§ Instructions to follow
Print the records below exactly, with no pictures.

§ Task inputs
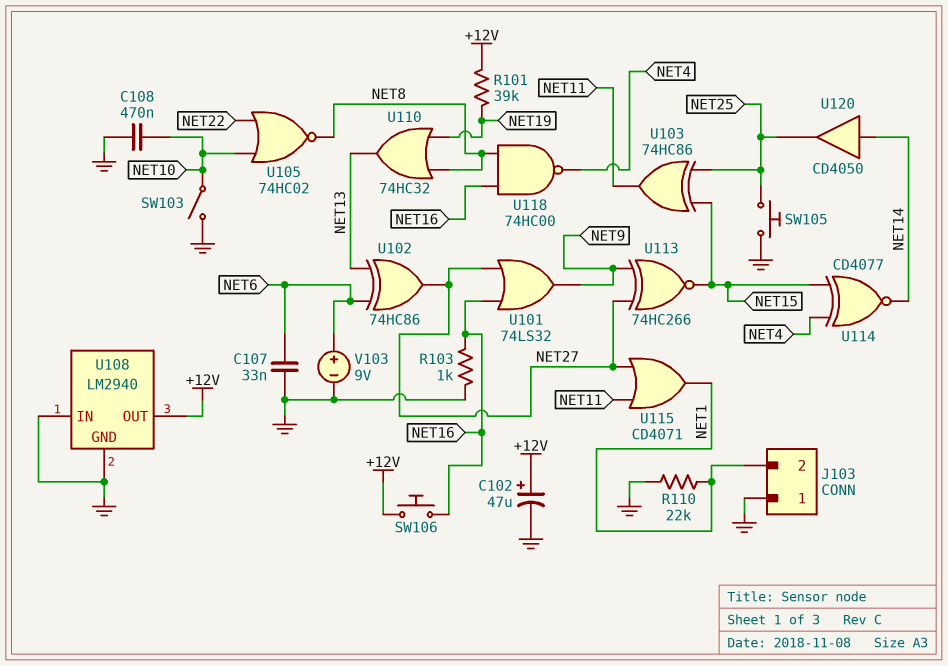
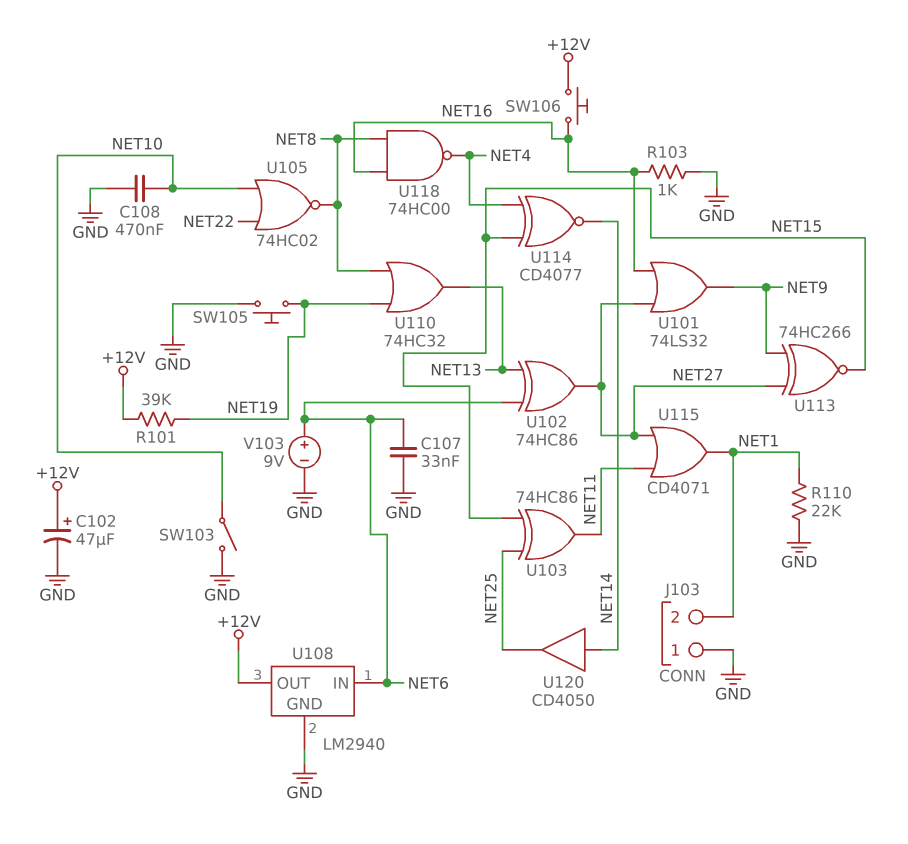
SW105: button (GND, NET25) -> button (GND, NET19)
U108 pin IN: GND -> NET6

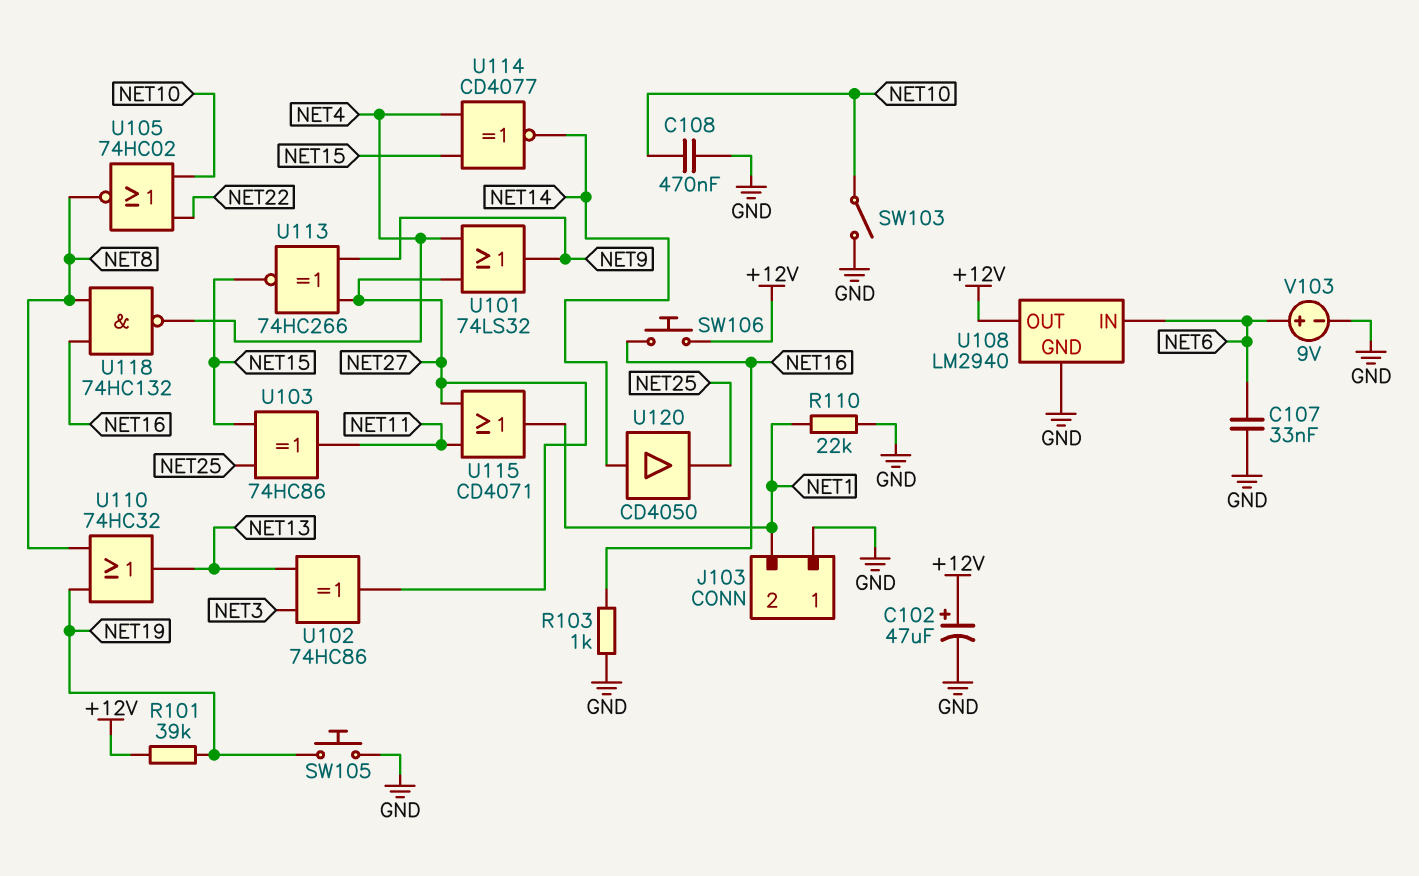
U101: OR 74LS32 (in NET16, in NET27, out NET9) -> OR 74LS32 (in NET4, in NET27, out NET9)
U102: XOR 74HC86 (in NET6, in NET13, out NET27) -> XOR 74HC86 (in NET3, in NET13, out NET27)
U118: NAND 74HC00 (in NET8, in NET16, out NET4) -> NAND 74HC132 (in NET8, in NET16, out NET4)

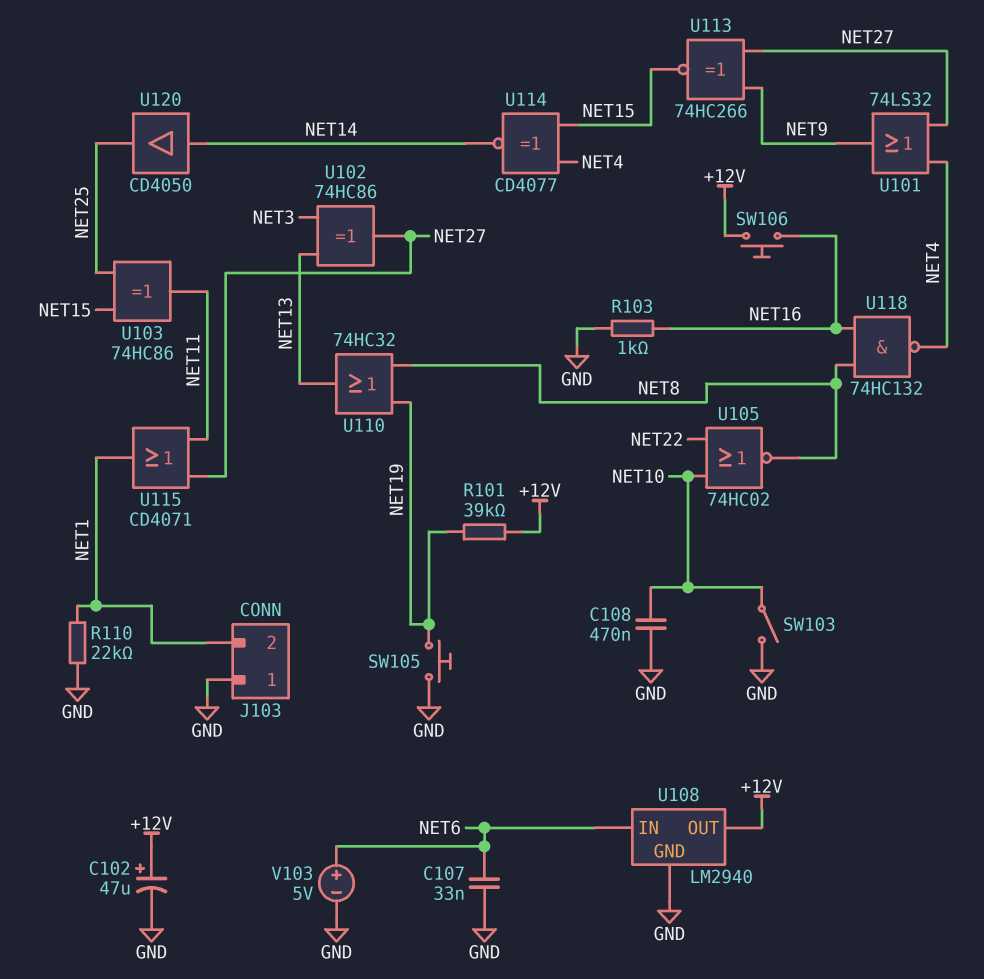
V103: 9V (plus NET6, minus GND) -> 5V (plus NET6, minus GND)

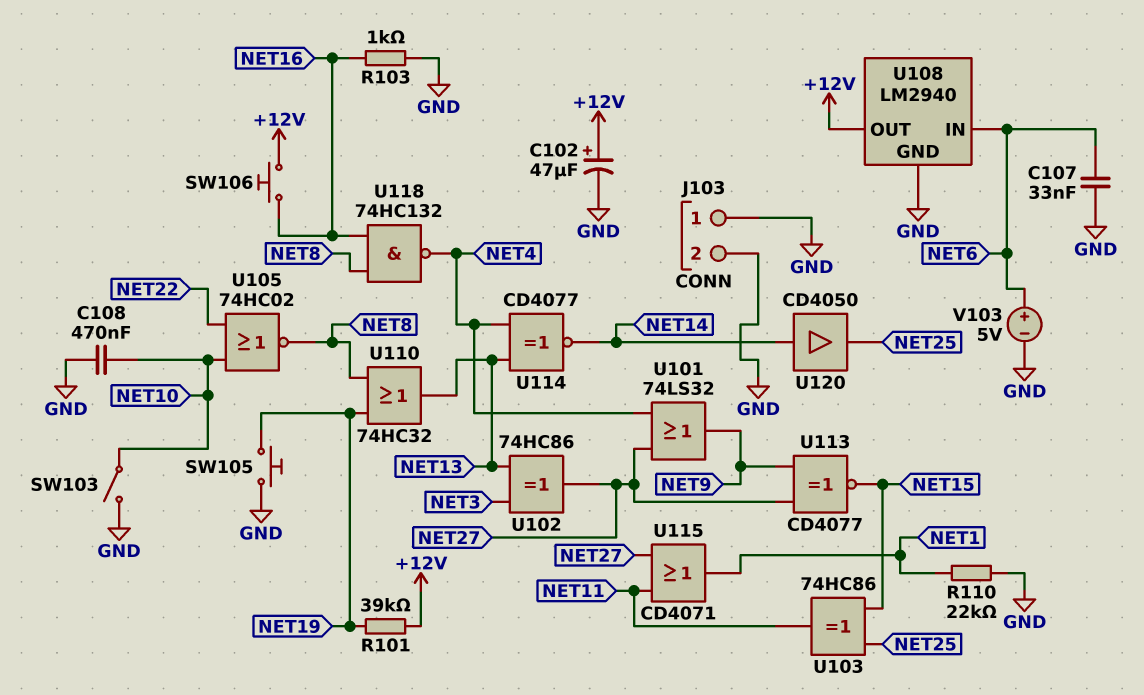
J103 pin 2: NET1 -> GND
U113: XNOR 74HC266 (in NET9, in NET27, out NET15) -> XNOR CD4077 (in NET9, in NET27, out NET15)
U114: XNOR CD4077 (in NET4, in NET15, out NET14) -> XNOR CD4077 (in NET4, in NET13, out NET14)

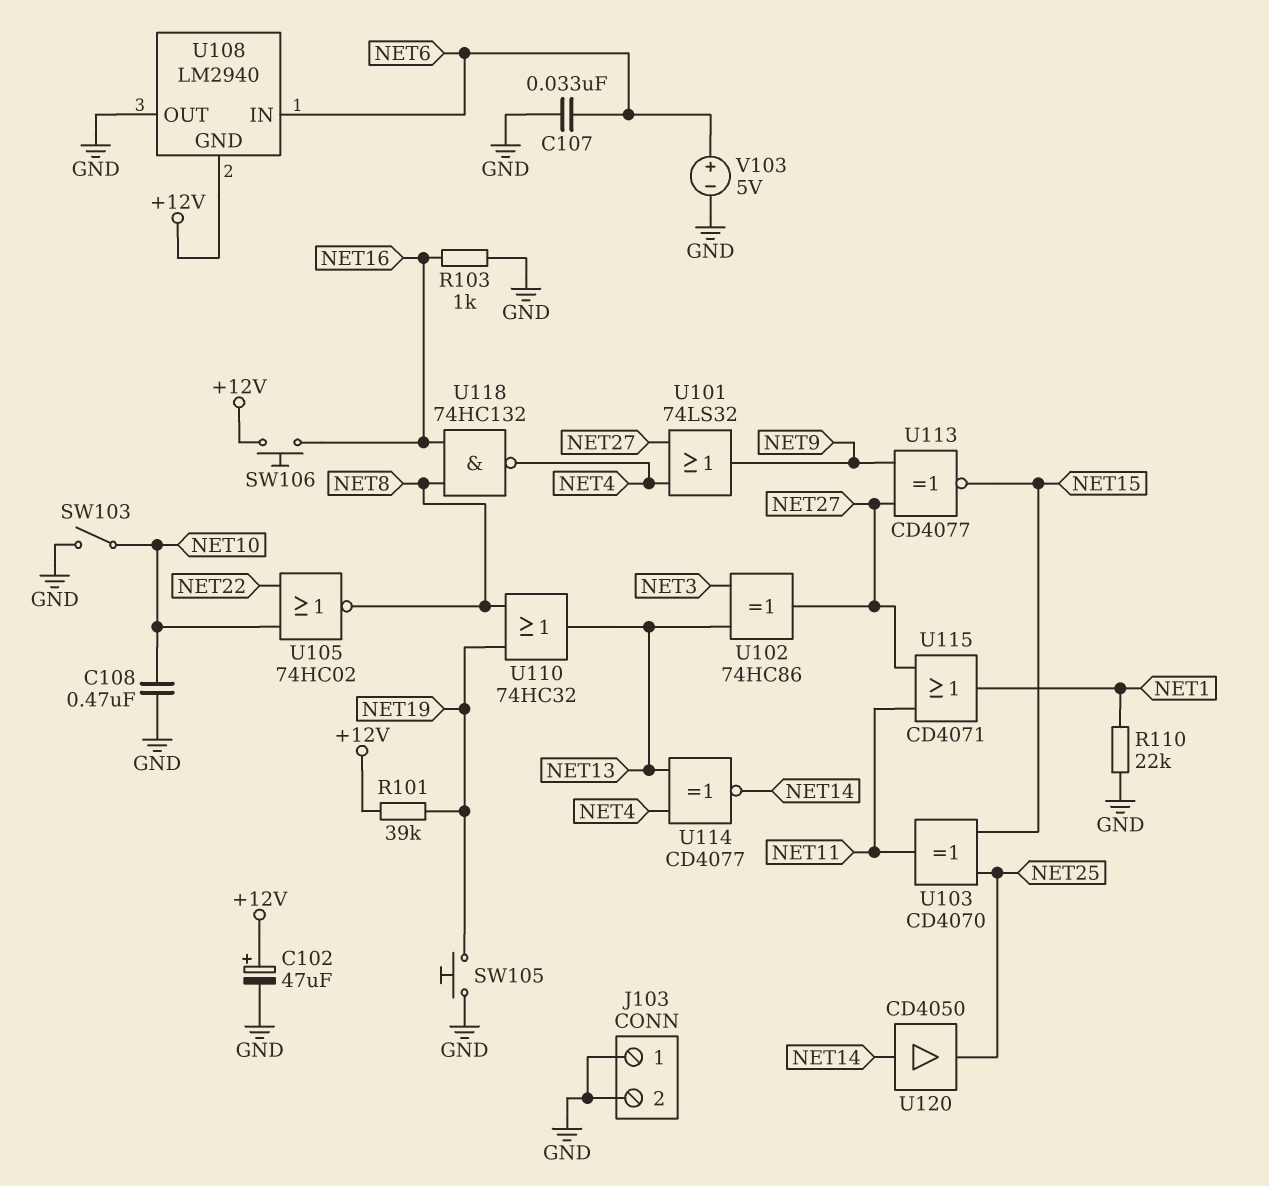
U103: XOR 74HC86 (in NET15, in NET25, out NET11) -> XOR CD4070 (in NET15, in NET25, out NET11)
U108 pin GND: GND -> +12V
U108 pin OUT: +12V -> GND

§ Solution to this task
SW105: button (GND, NET25) -> button (GND, NET19)
U108 pin IN: GND -> NET6

U101: OR 74LS32 (in NET16, in NET27, out NET9) -> OR 74LS32 (in NET4, in NET27, out NET9)
U102: XOR 74HC86 (in NET6, in NET13, out NET27) -> XOR 74HC86 (in NET3, in NET13, out NET27)
U118: NAND 74HC00 (in NET8, in NET16, out NET4) -> NAND 74HC132 (in NET8, in NET16, out NET4)

V103: 9V (plus NET6, minus GND) -> 5V (plus NET6, minus GND)

J103 pin 2: NET1 -> GND
U113: XNOR 74HC266 (in NET9, in NET27, out NET15) -> XNOR CD4077 (in NET9, in NET27, out NET15)
U114: XNOR CD4077 (in NET4, in NET15, out NET14) -> XNOR CD4077 (in NET4, in NET13, out NET14)

U103: XOR 74HC86 (in NET15, in NET25, out NET11) -> XOR CD4070 (in NET15, in NET25, out NET11)
U108 pin GND: GND -> +12V
U108 pin OUT: +12V -> GND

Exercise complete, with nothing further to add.